Provided material
######

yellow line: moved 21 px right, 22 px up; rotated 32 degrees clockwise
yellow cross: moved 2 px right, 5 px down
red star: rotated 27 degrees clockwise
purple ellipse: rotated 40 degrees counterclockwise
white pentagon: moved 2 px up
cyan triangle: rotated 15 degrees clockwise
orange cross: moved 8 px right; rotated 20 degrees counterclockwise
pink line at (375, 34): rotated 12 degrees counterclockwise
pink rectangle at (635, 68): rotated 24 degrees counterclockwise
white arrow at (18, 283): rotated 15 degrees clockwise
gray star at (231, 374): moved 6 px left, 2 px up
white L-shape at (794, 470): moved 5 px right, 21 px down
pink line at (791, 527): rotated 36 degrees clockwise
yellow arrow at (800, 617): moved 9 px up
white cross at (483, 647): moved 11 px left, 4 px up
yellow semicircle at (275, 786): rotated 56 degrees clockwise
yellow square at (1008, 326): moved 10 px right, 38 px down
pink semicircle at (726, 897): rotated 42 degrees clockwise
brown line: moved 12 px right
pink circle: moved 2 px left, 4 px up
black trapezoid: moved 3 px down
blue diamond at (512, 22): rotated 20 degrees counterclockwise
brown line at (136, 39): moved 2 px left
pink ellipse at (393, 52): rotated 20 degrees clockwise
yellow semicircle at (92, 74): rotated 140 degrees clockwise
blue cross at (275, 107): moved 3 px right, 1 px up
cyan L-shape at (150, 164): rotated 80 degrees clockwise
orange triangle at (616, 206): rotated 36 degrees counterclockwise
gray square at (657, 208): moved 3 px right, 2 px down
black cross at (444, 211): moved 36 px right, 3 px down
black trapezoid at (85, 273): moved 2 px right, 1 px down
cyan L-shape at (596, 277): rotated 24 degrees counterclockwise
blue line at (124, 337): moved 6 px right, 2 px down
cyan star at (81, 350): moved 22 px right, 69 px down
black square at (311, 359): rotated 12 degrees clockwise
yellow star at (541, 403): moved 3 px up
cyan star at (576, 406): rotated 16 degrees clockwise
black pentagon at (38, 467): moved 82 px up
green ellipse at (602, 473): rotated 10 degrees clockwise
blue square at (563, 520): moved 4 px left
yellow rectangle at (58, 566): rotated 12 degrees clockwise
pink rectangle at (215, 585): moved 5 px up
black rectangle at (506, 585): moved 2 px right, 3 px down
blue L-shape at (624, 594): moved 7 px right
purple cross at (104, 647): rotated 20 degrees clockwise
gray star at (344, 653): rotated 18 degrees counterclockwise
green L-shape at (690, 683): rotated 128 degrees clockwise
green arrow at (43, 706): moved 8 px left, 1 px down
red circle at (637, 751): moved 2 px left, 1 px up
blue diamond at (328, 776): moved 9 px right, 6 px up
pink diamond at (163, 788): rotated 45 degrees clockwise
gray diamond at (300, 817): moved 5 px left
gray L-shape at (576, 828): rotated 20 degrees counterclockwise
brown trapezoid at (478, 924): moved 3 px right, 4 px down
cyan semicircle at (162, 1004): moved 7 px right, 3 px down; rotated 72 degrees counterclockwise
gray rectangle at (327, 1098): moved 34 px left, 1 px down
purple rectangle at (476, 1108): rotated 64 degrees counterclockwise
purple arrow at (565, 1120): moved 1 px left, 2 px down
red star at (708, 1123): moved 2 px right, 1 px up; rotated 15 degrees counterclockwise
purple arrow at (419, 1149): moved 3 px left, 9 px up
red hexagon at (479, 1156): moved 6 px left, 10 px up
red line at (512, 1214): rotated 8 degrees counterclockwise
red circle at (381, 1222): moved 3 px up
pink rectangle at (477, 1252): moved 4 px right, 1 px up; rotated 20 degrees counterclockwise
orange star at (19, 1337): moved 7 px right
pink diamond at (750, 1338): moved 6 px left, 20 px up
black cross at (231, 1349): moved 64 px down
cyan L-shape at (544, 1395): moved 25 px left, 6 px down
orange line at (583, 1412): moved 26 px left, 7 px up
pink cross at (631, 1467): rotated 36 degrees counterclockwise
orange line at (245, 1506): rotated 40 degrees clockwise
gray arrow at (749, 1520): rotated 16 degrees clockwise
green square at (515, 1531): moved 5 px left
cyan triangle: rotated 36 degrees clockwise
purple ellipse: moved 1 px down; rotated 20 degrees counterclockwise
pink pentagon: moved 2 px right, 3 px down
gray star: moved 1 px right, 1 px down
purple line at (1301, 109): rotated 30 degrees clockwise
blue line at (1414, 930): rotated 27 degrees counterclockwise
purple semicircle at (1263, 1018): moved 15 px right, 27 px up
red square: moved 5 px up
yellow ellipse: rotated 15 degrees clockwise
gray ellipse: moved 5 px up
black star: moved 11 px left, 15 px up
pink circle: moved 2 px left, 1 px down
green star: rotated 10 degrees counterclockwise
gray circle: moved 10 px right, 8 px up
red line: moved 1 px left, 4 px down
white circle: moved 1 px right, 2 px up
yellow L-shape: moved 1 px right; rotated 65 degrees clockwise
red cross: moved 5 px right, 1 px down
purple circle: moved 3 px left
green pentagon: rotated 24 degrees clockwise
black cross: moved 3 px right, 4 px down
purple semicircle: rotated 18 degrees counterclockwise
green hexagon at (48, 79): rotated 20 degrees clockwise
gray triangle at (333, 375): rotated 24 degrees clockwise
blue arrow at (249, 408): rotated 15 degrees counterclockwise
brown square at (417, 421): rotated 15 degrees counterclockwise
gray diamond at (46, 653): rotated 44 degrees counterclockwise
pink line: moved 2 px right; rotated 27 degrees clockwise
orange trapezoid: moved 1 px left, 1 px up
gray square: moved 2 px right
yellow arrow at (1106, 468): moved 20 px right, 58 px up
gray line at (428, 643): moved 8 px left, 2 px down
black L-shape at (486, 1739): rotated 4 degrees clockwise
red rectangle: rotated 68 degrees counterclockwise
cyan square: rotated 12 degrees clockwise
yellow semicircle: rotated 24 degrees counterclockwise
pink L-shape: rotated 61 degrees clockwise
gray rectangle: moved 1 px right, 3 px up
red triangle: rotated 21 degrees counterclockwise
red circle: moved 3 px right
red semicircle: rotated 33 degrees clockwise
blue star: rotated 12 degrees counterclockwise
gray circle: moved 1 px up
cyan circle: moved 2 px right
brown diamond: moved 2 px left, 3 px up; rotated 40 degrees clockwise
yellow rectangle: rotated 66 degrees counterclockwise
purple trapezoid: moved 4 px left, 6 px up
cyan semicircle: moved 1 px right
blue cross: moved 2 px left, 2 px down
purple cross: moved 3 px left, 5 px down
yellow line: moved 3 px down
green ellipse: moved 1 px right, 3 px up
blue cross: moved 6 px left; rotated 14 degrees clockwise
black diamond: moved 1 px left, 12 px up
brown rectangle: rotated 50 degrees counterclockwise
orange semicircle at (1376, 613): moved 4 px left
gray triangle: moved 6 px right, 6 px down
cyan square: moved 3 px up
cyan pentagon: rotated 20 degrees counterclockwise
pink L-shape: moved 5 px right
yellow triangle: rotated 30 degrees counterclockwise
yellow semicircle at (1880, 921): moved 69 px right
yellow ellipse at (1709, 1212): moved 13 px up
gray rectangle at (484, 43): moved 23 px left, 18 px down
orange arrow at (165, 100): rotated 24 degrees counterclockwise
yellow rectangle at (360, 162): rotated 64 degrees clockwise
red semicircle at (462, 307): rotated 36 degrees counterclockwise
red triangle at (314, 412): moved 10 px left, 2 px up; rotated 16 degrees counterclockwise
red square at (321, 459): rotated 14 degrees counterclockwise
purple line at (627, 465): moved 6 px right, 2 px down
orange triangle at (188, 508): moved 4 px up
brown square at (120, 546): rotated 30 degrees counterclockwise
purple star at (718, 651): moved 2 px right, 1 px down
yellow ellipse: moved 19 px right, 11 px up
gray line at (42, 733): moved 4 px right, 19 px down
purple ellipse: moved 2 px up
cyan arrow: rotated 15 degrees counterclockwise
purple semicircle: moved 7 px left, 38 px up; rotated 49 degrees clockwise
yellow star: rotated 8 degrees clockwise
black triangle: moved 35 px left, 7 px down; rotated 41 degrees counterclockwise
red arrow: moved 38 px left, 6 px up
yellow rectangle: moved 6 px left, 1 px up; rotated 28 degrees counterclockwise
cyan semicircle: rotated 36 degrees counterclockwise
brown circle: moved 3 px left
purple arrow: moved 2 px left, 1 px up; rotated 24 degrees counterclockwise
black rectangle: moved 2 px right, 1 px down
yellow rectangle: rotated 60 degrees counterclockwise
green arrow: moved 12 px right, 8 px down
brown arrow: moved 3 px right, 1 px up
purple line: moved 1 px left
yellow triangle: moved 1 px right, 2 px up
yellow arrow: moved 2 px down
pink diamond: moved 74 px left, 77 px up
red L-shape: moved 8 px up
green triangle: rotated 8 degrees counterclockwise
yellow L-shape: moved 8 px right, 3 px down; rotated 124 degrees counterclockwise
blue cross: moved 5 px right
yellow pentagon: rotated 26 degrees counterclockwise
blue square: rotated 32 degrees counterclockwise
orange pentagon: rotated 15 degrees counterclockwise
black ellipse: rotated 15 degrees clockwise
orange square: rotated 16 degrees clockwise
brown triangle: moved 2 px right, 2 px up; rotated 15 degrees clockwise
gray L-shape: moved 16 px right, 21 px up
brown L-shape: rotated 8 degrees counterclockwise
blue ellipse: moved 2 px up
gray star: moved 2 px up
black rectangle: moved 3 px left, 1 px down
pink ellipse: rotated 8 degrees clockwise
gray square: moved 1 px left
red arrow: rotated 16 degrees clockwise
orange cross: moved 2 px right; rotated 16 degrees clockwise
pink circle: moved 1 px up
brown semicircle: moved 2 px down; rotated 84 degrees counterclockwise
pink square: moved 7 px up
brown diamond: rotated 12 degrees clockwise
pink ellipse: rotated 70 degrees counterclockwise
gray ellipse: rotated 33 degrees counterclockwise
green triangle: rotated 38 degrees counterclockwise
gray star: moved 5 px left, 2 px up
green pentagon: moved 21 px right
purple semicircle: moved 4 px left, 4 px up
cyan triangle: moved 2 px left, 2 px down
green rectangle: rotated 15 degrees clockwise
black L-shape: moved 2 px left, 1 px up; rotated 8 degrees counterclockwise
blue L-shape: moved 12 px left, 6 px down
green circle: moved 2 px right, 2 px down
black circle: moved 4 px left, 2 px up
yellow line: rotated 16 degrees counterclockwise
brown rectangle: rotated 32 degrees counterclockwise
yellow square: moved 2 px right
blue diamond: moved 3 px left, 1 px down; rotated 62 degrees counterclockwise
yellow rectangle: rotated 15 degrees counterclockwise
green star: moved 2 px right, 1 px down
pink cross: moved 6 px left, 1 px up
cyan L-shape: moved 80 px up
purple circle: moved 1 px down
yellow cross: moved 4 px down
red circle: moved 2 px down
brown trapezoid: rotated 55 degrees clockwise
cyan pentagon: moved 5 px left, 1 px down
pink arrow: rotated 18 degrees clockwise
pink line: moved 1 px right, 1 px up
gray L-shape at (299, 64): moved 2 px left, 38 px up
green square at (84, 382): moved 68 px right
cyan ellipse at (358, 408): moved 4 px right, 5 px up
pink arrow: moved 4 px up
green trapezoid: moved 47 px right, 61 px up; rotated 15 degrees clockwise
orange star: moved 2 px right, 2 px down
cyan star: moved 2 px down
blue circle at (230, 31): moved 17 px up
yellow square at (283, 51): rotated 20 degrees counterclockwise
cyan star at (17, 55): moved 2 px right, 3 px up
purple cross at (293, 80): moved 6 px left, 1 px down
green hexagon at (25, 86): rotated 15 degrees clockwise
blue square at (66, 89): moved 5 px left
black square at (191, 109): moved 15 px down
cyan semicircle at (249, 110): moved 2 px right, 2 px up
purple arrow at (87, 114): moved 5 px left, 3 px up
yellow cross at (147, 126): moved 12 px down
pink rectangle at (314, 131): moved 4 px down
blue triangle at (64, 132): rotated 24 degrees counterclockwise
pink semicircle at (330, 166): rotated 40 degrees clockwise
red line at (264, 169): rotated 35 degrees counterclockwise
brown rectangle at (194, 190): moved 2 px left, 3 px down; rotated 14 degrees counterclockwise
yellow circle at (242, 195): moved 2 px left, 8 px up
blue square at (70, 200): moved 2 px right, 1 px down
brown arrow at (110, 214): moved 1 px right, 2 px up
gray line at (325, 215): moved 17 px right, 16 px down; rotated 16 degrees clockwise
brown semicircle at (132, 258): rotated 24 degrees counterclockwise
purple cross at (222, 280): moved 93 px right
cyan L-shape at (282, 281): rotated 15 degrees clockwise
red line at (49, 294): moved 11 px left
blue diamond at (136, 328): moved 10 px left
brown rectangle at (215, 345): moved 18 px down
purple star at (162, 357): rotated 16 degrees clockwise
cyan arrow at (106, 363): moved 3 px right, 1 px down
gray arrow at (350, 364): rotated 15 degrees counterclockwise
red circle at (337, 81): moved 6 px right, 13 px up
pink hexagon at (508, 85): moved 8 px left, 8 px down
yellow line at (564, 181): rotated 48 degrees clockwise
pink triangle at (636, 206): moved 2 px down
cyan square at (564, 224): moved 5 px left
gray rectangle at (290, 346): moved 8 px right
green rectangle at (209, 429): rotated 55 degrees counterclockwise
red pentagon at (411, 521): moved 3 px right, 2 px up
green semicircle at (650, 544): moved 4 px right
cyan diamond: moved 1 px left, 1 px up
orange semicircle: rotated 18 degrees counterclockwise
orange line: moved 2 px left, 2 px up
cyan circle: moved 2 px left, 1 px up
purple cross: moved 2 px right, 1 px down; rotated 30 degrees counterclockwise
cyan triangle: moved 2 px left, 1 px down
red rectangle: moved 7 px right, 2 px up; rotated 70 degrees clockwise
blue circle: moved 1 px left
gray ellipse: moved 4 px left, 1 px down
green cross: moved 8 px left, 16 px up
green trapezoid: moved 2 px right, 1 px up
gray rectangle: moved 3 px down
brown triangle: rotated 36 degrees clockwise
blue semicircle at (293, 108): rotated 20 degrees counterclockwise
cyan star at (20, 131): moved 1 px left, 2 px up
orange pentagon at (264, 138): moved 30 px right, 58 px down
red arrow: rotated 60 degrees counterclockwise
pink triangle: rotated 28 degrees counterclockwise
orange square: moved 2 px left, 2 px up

######

Please transcribe only the lines in the records above running from the line that has "red star at" through the line that has "gray square: moved 2 px right", both included, exactly as they appear.

red star at (708, 1123): moved 2 px right, 1 px up; rotated 15 degrees counterclockwise
purple arrow at (419, 1149): moved 3 px left, 9 px up
red hexagon at (479, 1156): moved 6 px left, 10 px up
red line at (512, 1214): rotated 8 degrees counterclockwise
red circle at (381, 1222): moved 3 px up
pink rectangle at (477, 1252): moved 4 px right, 1 px up; rotated 20 degrees counterclockwise
orange star at (19, 1337): moved 7 px right
pink diamond at (750, 1338): moved 6 px left, 20 px up
black cross at (231, 1349): moved 64 px down
cyan L-shape at (544, 1395): moved 25 px left, 6 px down
orange line at (583, 1412): moved 26 px left, 7 px up
pink cross at (631, 1467): rotated 36 degrees counterclockwise
orange line at (245, 1506): rotated 40 degrees clockwise
gray arrow at (749, 1520): rotated 16 degrees clockwise
green square at (515, 1531): moved 5 px left
cyan triangle: rotated 36 degrees clockwise
purple ellipse: moved 1 px down; rotated 20 degrees counterclockwise
pink pentagon: moved 2 px right, 3 px down
gray star: moved 1 px right, 1 px down
purple line at (1301, 109): rotated 30 degrees clockwise
blue line at (1414, 930): rotated 27 degrees counterclockwise
purple semicircle at (1263, 1018): moved 15 px right, 27 px up
red square: moved 5 px up
yellow ellipse: rotated 15 degrees clockwise
gray ellipse: moved 5 px up
black star: moved 11 px left, 15 px up
pink circle: moved 2 px left, 1 px down
green star: rotated 10 degrees counterclockwise
gray circle: moved 10 px right, 8 px up
red line: moved 1 px left, 4 px down
white circle: moved 1 px right, 2 px up
yellow L-shape: moved 1 px right; rotated 65 degrees clockwise
red cross: moved 5 px right, 1 px down
purple circle: moved 3 px left
green pentagon: rotated 24 degrees clockwise
black cross: moved 3 px right, 4 px down
purple semicircle: rotated 18 degrees counterclockwise
green hexagon at (48, 79): rotated 20 degrees clockwise
gray triangle at (333, 375): rotated 24 degrees clockwise
blue arrow at (249, 408): rotated 15 degrees counterclockwise
brown square at (417, 421): rotated 15 degrees counterclockwise
gray diamond at (46, 653): rotated 44 degrees counterclockwise
pink line: moved 2 px right; rotated 27 degrees clockwise
orange trapezoid: moved 1 px left, 1 px up
gray square: moved 2 px right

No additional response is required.